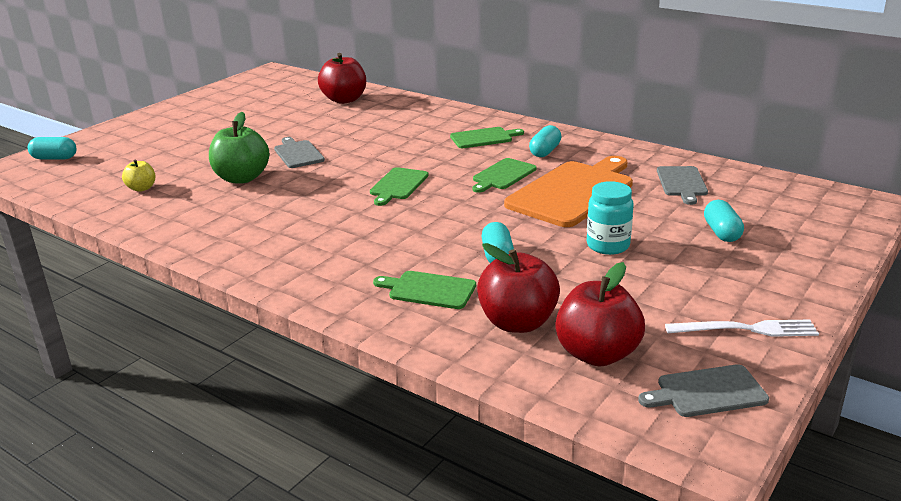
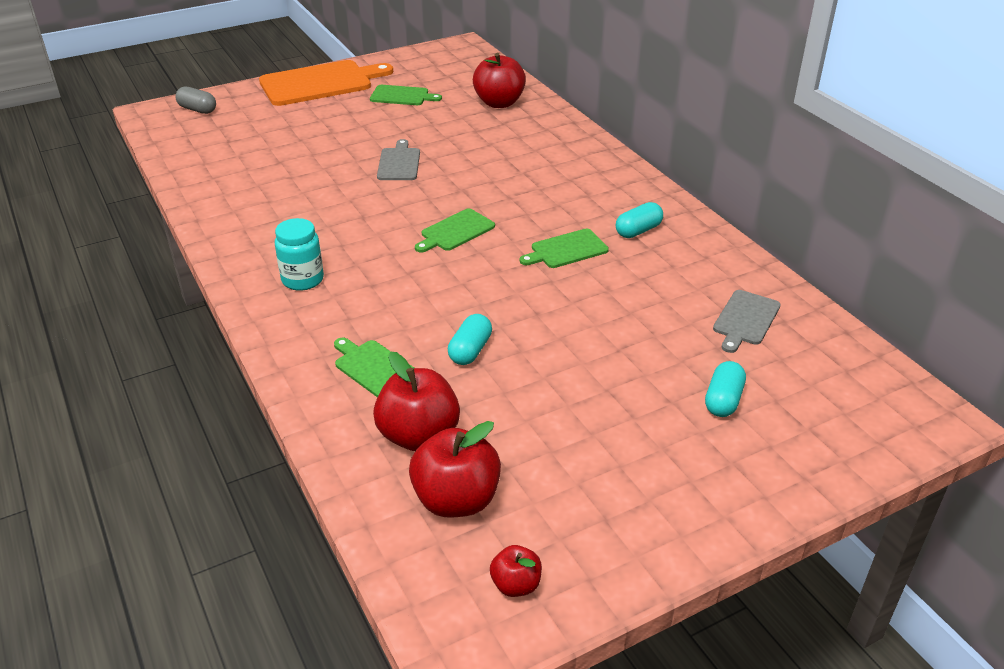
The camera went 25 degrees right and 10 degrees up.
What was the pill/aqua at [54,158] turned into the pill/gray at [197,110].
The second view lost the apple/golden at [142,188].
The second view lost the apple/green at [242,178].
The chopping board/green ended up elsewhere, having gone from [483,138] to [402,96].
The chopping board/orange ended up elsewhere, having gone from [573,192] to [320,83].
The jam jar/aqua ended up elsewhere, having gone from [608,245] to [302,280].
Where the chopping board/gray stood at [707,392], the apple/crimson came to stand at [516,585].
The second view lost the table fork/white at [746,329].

> [What this task involves]: Once the pictures are set aside, please reproduce the remaining material word for word.

> [Answer to the problem]:
The camera went 25 degrees right and 10 degrees up.
What was the pill/aqua at [54,158] turned into the pill/gray at [197,110].
The second view lost the apple/golden at [142,188].
The second view lost the apple/green at [242,178].
The chopping board/green ended up elsewhere, having gone from [483,138] to [402,96].
The chopping board/orange ended up elsewhere, having gone from [573,192] to [320,83].
The jam jar/aqua ended up elsewhere, having gone from [608,245] to [302,280].
Where the chopping board/gray stood at [707,392], the apple/crimson came to stand at [516,585].
The second view lost the table fork/white at [746,329].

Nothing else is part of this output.